What the task requires: For this exercise, restate the records word for word.

+++ Source material

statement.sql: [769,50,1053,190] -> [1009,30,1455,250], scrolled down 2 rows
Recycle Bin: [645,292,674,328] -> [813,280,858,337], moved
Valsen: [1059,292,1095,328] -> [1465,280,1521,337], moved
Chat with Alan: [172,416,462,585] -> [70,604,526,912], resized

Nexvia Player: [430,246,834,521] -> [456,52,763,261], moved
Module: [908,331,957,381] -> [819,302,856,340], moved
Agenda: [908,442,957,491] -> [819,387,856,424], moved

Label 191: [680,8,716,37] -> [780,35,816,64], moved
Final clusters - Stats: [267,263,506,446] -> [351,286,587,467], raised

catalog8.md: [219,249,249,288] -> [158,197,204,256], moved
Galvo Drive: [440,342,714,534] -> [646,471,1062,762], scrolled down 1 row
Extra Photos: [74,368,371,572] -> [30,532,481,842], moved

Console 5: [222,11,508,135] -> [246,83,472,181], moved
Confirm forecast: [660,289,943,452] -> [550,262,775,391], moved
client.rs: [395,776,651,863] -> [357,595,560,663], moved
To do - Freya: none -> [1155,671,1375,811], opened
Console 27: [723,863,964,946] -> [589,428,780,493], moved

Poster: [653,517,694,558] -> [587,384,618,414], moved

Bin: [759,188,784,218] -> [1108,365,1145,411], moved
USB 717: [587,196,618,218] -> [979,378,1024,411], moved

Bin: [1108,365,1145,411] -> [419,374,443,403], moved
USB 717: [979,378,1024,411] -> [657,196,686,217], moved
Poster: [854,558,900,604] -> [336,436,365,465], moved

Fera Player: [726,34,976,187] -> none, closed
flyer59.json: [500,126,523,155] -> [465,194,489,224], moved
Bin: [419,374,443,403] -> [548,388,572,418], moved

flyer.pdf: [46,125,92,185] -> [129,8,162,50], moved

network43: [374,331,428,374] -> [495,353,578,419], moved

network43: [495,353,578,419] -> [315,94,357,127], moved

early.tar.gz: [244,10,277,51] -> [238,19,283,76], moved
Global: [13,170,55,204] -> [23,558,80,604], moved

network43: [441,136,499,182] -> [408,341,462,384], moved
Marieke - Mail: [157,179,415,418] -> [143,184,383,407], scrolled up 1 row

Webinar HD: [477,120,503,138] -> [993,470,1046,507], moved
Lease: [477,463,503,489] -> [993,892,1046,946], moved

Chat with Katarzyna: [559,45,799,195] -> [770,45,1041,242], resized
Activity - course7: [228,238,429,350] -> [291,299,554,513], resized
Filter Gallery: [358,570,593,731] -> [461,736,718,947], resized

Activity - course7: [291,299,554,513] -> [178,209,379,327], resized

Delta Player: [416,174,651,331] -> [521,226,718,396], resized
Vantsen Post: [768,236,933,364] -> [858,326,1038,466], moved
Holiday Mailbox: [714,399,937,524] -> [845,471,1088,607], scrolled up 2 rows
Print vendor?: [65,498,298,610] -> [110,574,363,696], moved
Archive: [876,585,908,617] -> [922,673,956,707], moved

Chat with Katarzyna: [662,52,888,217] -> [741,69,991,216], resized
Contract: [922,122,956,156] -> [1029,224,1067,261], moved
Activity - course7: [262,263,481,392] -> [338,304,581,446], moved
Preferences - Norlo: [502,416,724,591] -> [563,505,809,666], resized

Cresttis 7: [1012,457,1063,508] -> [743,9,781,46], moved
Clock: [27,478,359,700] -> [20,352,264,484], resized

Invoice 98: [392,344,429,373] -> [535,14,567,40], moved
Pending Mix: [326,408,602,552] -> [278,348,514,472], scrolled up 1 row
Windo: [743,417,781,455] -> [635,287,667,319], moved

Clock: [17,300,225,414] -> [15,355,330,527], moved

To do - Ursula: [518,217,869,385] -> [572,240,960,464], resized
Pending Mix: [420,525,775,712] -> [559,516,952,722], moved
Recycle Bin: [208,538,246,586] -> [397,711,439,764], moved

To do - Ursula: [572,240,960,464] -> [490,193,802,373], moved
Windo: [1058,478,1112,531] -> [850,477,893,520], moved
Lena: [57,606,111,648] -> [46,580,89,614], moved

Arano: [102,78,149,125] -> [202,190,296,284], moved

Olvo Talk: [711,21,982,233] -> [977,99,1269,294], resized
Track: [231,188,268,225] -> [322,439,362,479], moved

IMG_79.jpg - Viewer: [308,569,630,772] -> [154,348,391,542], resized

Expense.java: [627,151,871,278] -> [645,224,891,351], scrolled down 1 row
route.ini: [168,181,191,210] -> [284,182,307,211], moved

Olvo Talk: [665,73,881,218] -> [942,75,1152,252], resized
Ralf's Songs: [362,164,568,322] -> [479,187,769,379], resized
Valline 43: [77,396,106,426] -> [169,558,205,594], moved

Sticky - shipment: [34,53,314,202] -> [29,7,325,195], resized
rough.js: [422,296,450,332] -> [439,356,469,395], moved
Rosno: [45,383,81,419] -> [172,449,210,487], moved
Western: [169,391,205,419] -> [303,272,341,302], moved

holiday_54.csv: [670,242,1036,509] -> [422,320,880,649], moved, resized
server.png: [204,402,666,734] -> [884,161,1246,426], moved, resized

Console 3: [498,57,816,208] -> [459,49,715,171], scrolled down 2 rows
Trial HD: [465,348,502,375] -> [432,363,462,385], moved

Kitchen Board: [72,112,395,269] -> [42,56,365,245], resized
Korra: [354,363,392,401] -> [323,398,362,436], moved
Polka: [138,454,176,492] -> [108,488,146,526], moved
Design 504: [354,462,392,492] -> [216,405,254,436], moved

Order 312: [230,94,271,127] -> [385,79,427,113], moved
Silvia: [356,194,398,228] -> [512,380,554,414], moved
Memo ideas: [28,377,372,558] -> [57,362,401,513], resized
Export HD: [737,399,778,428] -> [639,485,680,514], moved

++++++

Written reply:
statement.sql: [769,50,1053,190] -> [1009,30,1455,250], scrolled down 2 rows
Recycle Bin: [645,292,674,328] -> [813,280,858,337], moved
Valsen: [1059,292,1095,328] -> [1465,280,1521,337], moved
Chat with Alan: [172,416,462,585] -> [70,604,526,912], resized

Nexvia Player: [430,246,834,521] -> [456,52,763,261], moved
Module: [908,331,957,381] -> [819,302,856,340], moved
Agenda: [908,442,957,491] -> [819,387,856,424], moved

Label 191: [680,8,716,37] -> [780,35,816,64], moved
Final clusters - Stats: [267,263,506,446] -> [351,286,587,467], raised

catalog8.md: [219,249,249,288] -> [158,197,204,256], moved
Galvo Drive: [440,342,714,534] -> [646,471,1062,762], scrolled down 1 row
Extra Photos: [74,368,371,572] -> [30,532,481,842], moved

Console 5: [222,11,508,135] -> [246,83,472,181], moved
Confirm forecast: [660,289,943,452] -> [550,262,775,391], moved
client.rs: [395,776,651,863] -> [357,595,560,663], moved
To do - Freya: none -> [1155,671,1375,811], opened
Console 27: [723,863,964,946] -> [589,428,780,493], moved

Poster: [653,517,694,558] -> [587,384,618,414], moved

Bin: [759,188,784,218] -> [1108,365,1145,411], moved
USB 717: [587,196,618,218] -> [979,378,1024,411], moved

Bin: [1108,365,1145,411] -> [419,374,443,403], moved
USB 717: [979,378,1024,411] -> [657,196,686,217], moved
Poster: [854,558,900,604] -> [336,436,365,465], moved

Fera Player: [726,34,976,187] -> none, closed
flyer59.json: [500,126,523,155] -> [465,194,489,224], moved
Bin: [419,374,443,403] -> [548,388,572,418], moved

flyer.pdf: [46,125,92,185] -> [129,8,162,50], moved

network43: [374,331,428,374] -> [495,353,578,419], moved

network43: [495,353,578,419] -> [315,94,357,127], moved

early.tar.gz: [244,10,277,51] -> [238,19,283,76], moved
Global: [13,170,55,204] -> [23,558,80,604], moved

network43: [441,136,499,182] -> [408,341,462,384], moved
Marieke - Mail: [157,179,415,418] -> [143,184,383,407], scrolled up 1 row

Webinar HD: [477,120,503,138] -> [993,470,1046,507], moved
Lease: [477,463,503,489] -> [993,892,1046,946], moved

Chat with Katarzyna: [559,45,799,195] -> [770,45,1041,242], resized
Activity - course7: [228,238,429,350] -> [291,299,554,513], resized
Filter Gallery: [358,570,593,731] -> [461,736,718,947], resized

Activity - course7: [291,299,554,513] -> [178,209,379,327], resized

Delta Player: [416,174,651,331] -> [521,226,718,396], resized
Vantsen Post: [768,236,933,364] -> [858,326,1038,466], moved
Holiday Mailbox: [714,399,937,524] -> [845,471,1088,607], scrolled up 2 rows
Print vendor?: [65,498,298,610] -> [110,574,363,696], moved
Archive: [876,585,908,617] -> [922,673,956,707], moved

Chat with Katarzyna: [662,52,888,217] -> [741,69,991,216], resized
Contract: [922,122,956,156] -> [1029,224,1067,261], moved
Activity - course7: [262,263,481,392] -> [338,304,581,446], moved
Preferences - Norlo: [502,416,724,591] -> [563,505,809,666], resized

Cresttis 7: [1012,457,1063,508] -> [743,9,781,46], moved
Clock: [27,478,359,700] -> [20,352,264,484], resized

Invoice 98: [392,344,429,373] -> [535,14,567,40], moved
Pending Mix: [326,408,602,552] -> [278,348,514,472], scrolled up 1 row
Windo: [743,417,781,455] -> [635,287,667,319], moved

Clock: [17,300,225,414] -> [15,355,330,527], moved

To do - Ursula: [518,217,869,385] -> [572,240,960,464], resized
Pending Mix: [420,525,775,712] -> [559,516,952,722], moved
Recycle Bin: [208,538,246,586] -> [397,711,439,764], moved

To do - Ursula: [572,240,960,464] -> [490,193,802,373], moved
Windo: [1058,478,1112,531] -> [850,477,893,520], moved
Lena: [57,606,111,648] -> [46,580,89,614], moved

Arano: [102,78,149,125] -> [202,190,296,284], moved

Olvo Talk: [711,21,982,233] -> [977,99,1269,294], resized
Track: [231,188,268,225] -> [322,439,362,479], moved

IMG_79.jpg - Viewer: [308,569,630,772] -> [154,348,391,542], resized

Expense.java: [627,151,871,278] -> [645,224,891,351], scrolled down 1 row
route.ini: [168,181,191,210] -> [284,182,307,211], moved

Olvo Talk: [665,73,881,218] -> [942,75,1152,252], resized
Ralf's Songs: [362,164,568,322] -> [479,187,769,379], resized
Valline 43: [77,396,106,426] -> [169,558,205,594], moved

Sticky - shipment: [34,53,314,202] -> [29,7,325,195], resized
rough.js: [422,296,450,332] -> [439,356,469,395], moved
Rosno: [45,383,81,419] -> [172,449,210,487], moved
Western: [169,391,205,419] -> [303,272,341,302], moved

holiday_54.csv: [670,242,1036,509] -> [422,320,880,649], moved, resized
server.png: [204,402,666,734] -> [884,161,1246,426], moved, resized

Console 3: [498,57,816,208] -> [459,49,715,171], scrolled down 2 rows
Trial HD: [465,348,502,375] -> [432,363,462,385], moved

Kitchen Board: [72,112,395,269] -> [42,56,365,245], resized
Korra: [354,363,392,401] -> [323,398,362,436], moved
Polka: [138,454,176,492] -> [108,488,146,526], moved
Design 504: [354,462,392,492] -> [216,405,254,436], moved

Order 312: [230,94,271,127] -> [385,79,427,113], moved
Silvia: [356,194,398,228] -> [512,380,554,414], moved
Memo ideas: [28,377,372,558] -> [57,362,401,513], resized
Export HD: [737,399,778,428] -> [639,485,680,514], moved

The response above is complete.